» TASK TO COMPLETE
Below are records with pictures. Reproduce exactly the lines from the line with "D1: LED yellow (A VDD, K" to the line with "R3: 15k (5V, SRC) -> 15k (SRC, STG)", inclusive, and leave each picture out.

» TASK INPUT
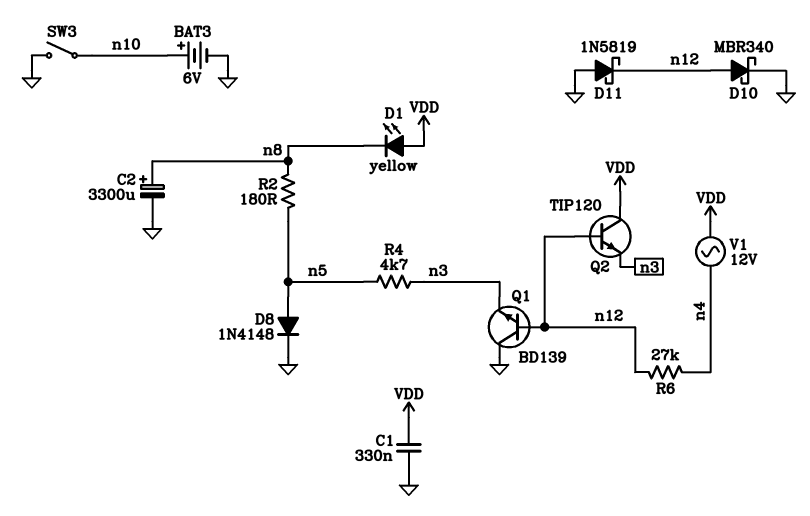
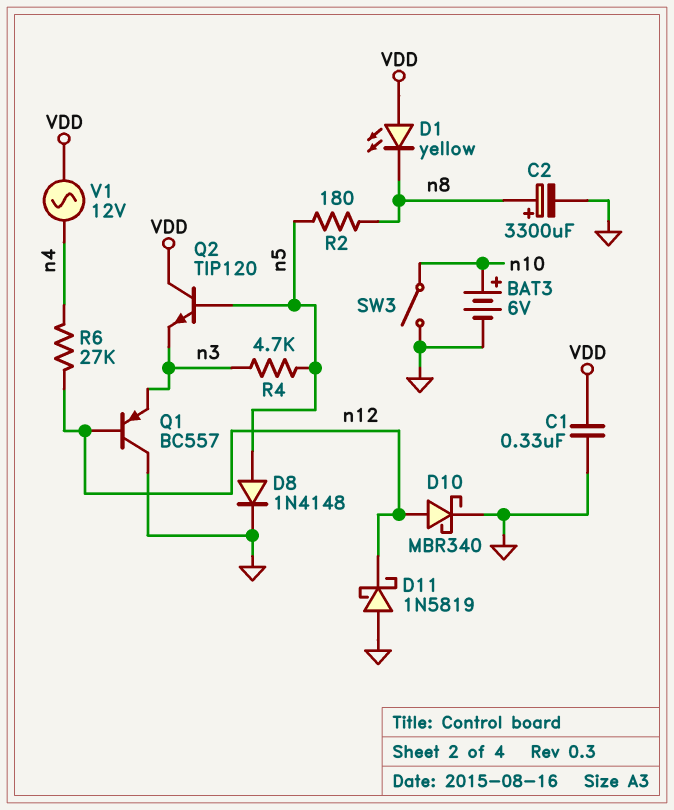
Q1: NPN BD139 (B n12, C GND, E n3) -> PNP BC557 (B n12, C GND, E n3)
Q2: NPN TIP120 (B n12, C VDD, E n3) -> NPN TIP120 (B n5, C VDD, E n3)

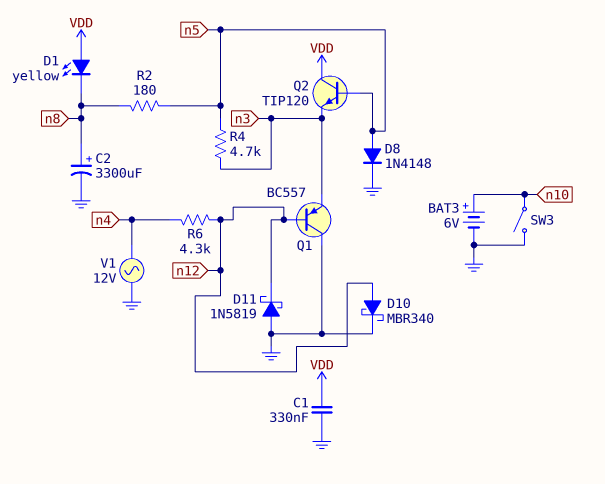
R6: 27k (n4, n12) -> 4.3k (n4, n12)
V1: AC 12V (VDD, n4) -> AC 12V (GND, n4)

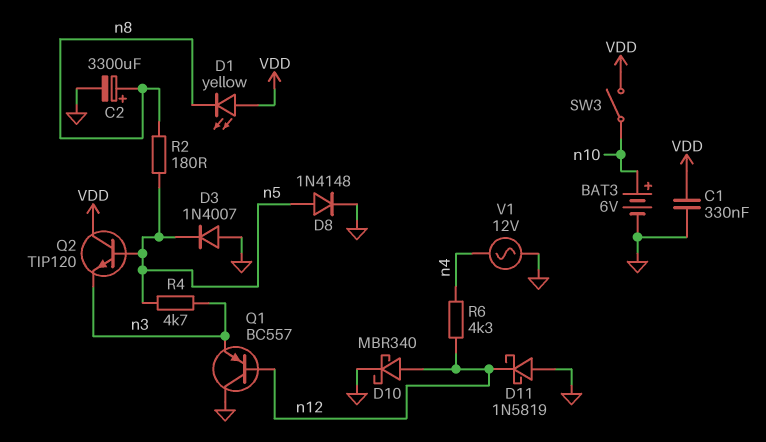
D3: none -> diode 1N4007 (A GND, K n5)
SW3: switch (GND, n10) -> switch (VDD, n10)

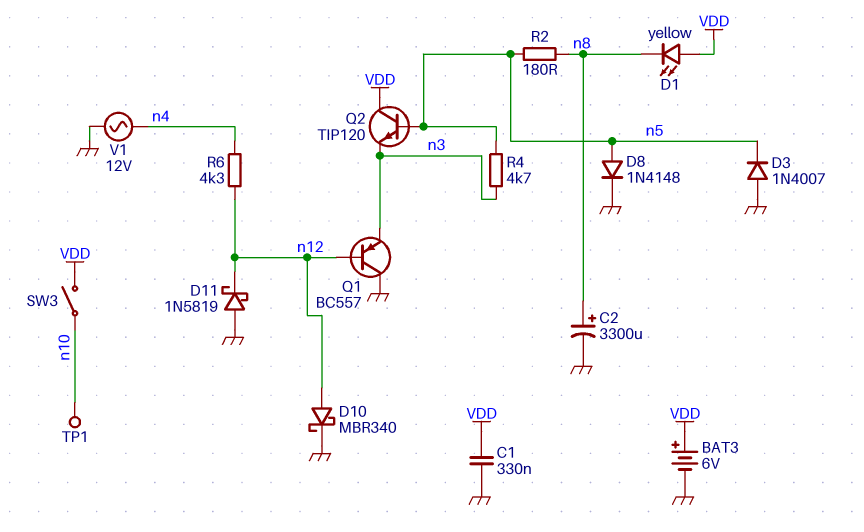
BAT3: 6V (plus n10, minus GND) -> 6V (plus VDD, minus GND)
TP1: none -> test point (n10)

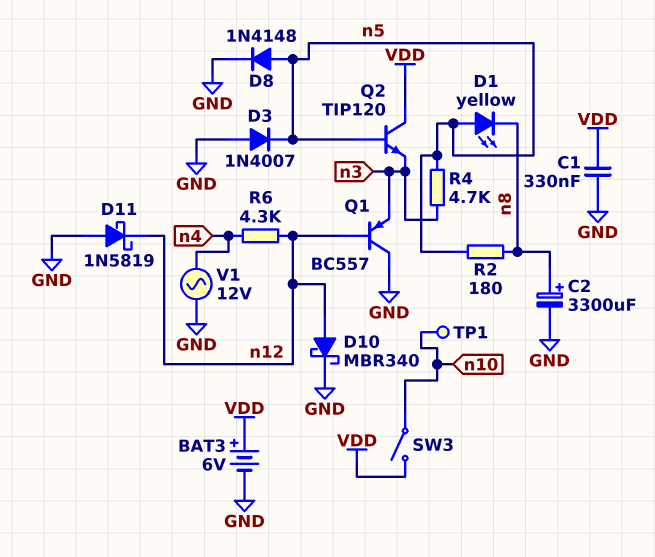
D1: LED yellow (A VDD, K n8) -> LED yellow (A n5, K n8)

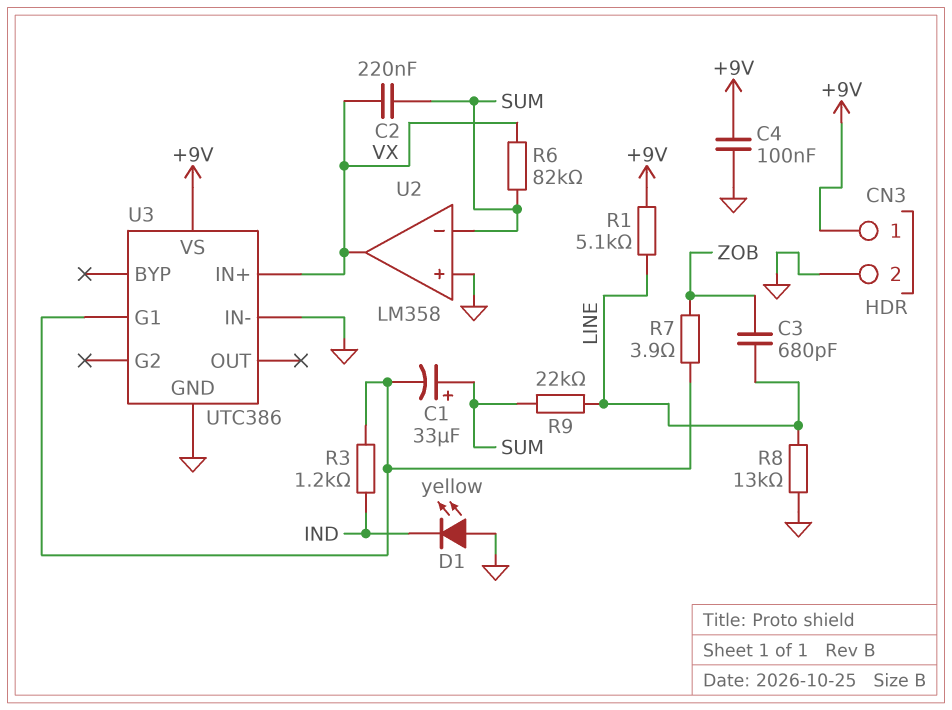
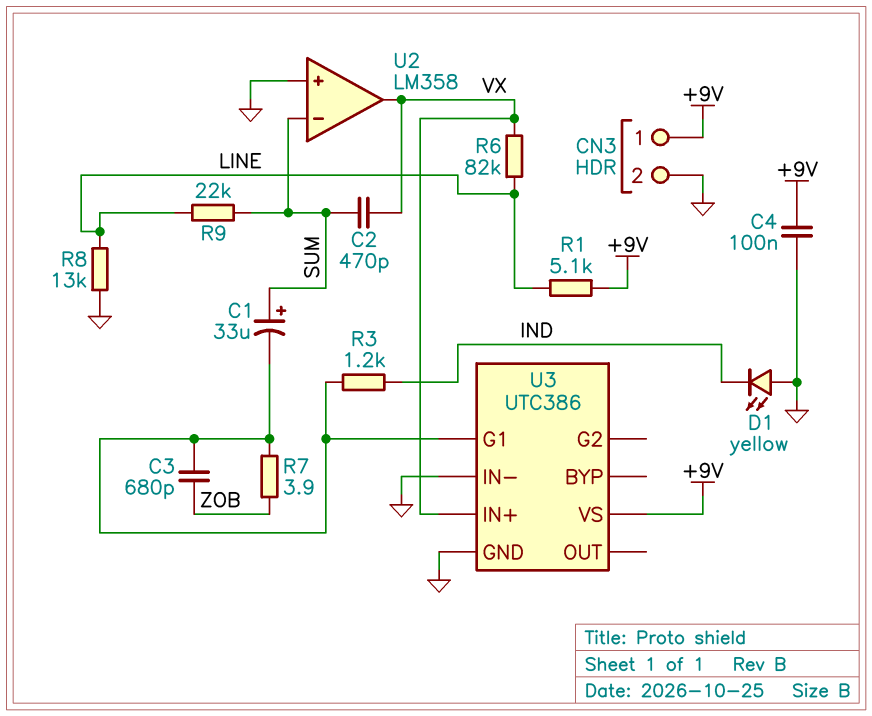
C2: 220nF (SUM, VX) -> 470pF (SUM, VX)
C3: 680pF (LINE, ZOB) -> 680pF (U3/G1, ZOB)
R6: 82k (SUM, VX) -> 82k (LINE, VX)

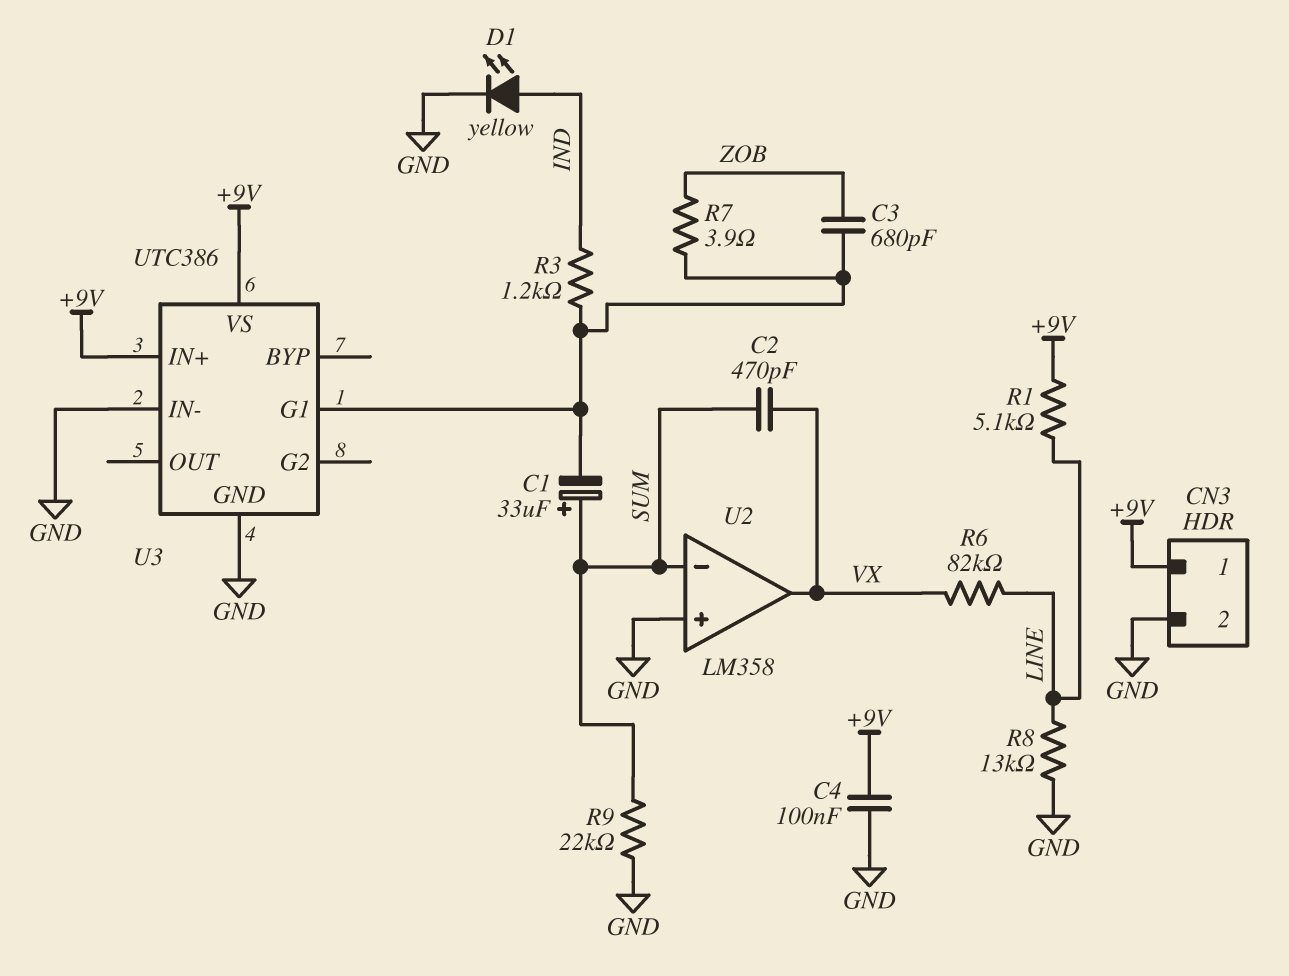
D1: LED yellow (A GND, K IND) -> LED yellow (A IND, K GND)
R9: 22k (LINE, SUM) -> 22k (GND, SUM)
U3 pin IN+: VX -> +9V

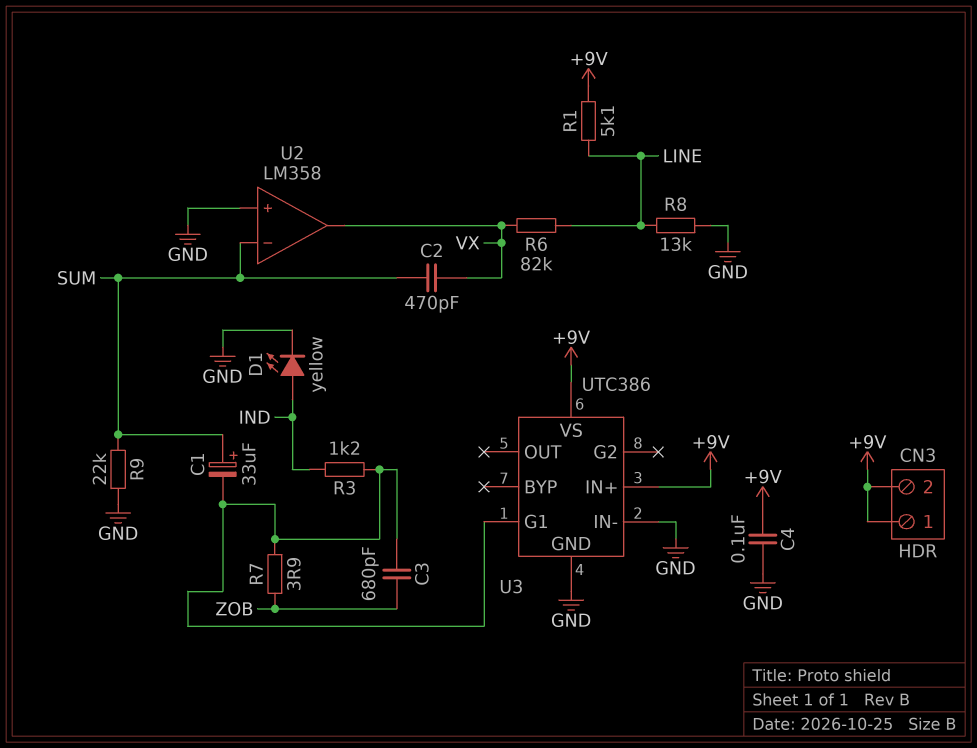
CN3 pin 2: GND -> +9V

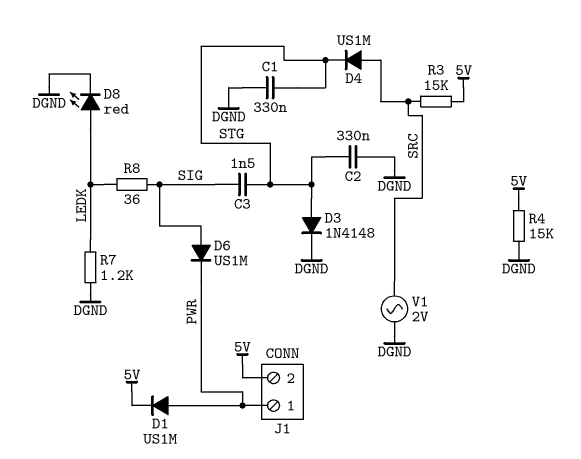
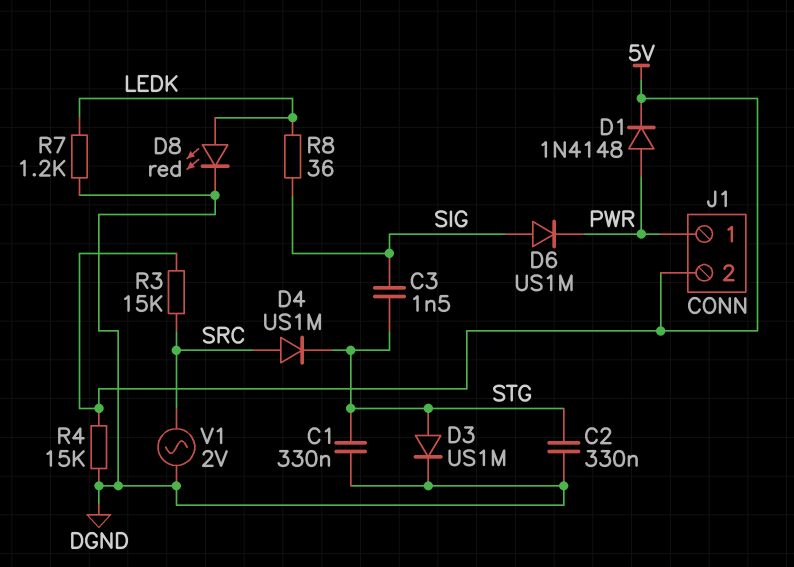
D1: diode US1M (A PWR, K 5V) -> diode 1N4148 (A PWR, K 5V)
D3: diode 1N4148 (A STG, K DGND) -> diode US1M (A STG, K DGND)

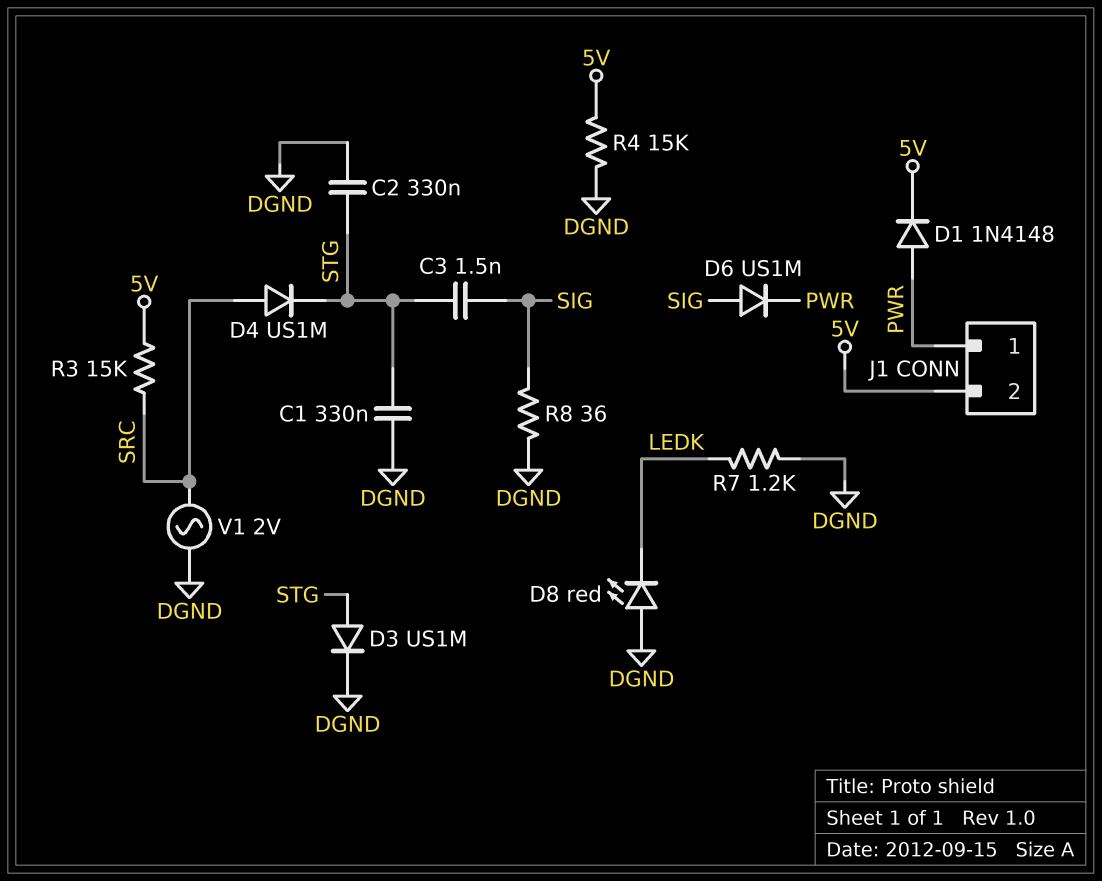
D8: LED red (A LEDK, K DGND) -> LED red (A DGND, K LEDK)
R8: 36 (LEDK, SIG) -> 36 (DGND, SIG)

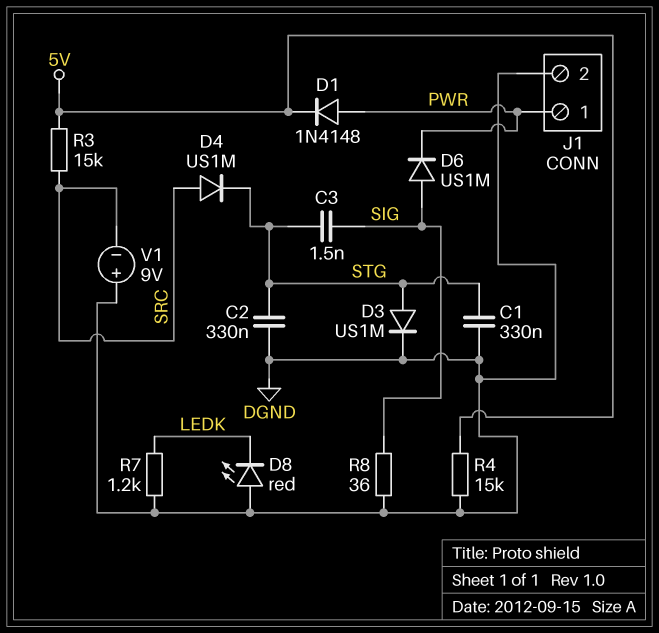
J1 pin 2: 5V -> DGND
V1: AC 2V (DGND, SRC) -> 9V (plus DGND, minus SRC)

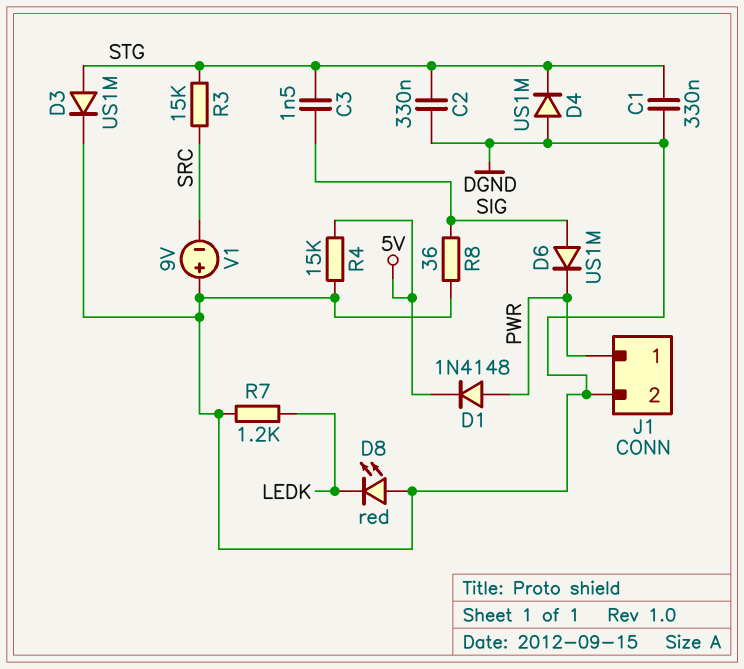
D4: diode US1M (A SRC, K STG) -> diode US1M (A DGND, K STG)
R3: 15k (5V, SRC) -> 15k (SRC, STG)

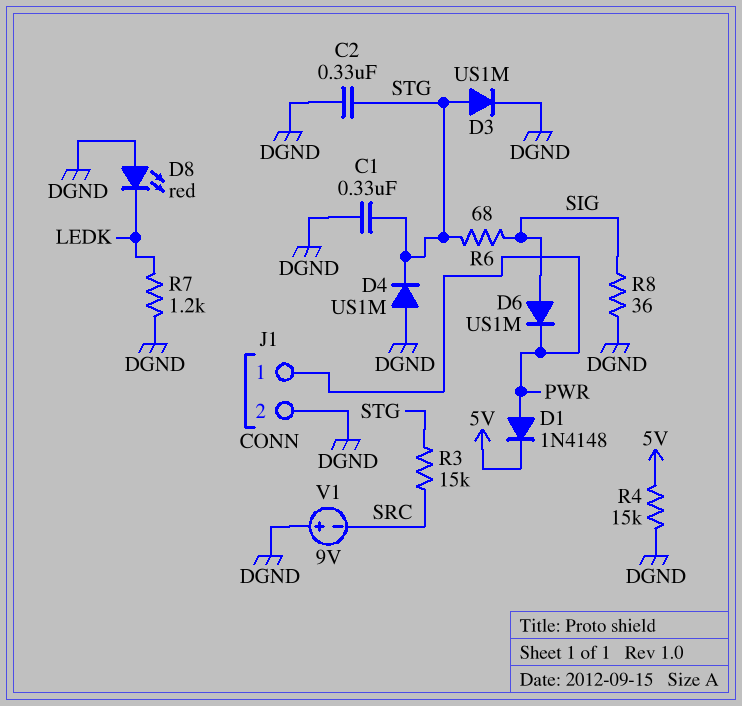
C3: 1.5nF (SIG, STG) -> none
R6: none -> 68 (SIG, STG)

» RESULT OF THIS EXERCISE
D1: LED yellow (A VDD, K n8) -> LED yellow (A n5, K n8)

C2: 220nF (SUM, VX) -> 470pF (SUM, VX)
C3: 680pF (LINE, ZOB) -> 680pF (U3/G1, ZOB)
R6: 82k (SUM, VX) -> 82k (LINE, VX)

D1: LED yellow (A GND, K IND) -> LED yellow (A IND, K GND)
R9: 22k (LINE, SUM) -> 22k (GND, SUM)
U3 pin IN+: VX -> +9V

CN3 pin 2: GND -> +9V

D1: diode US1M (A PWR, K 5V) -> diode 1N4148 (A PWR, K 5V)
D3: diode 1N4148 (A STG, K DGND) -> diode US1M (A STG, K DGND)

D8: LED red (A LEDK, K DGND) -> LED red (A DGND, K LEDK)
R8: 36 (LEDK, SIG) -> 36 (DGND, SIG)

J1 pin 2: 5V -> DGND
V1: AC 2V (DGND, SRC) -> 9V (plus DGND, minus SRC)

D4: diode US1M (A SRC, K STG) -> diode US1M (A DGND, K STG)
R3: 15k (5V, SRC) -> 15k (SRC, STG)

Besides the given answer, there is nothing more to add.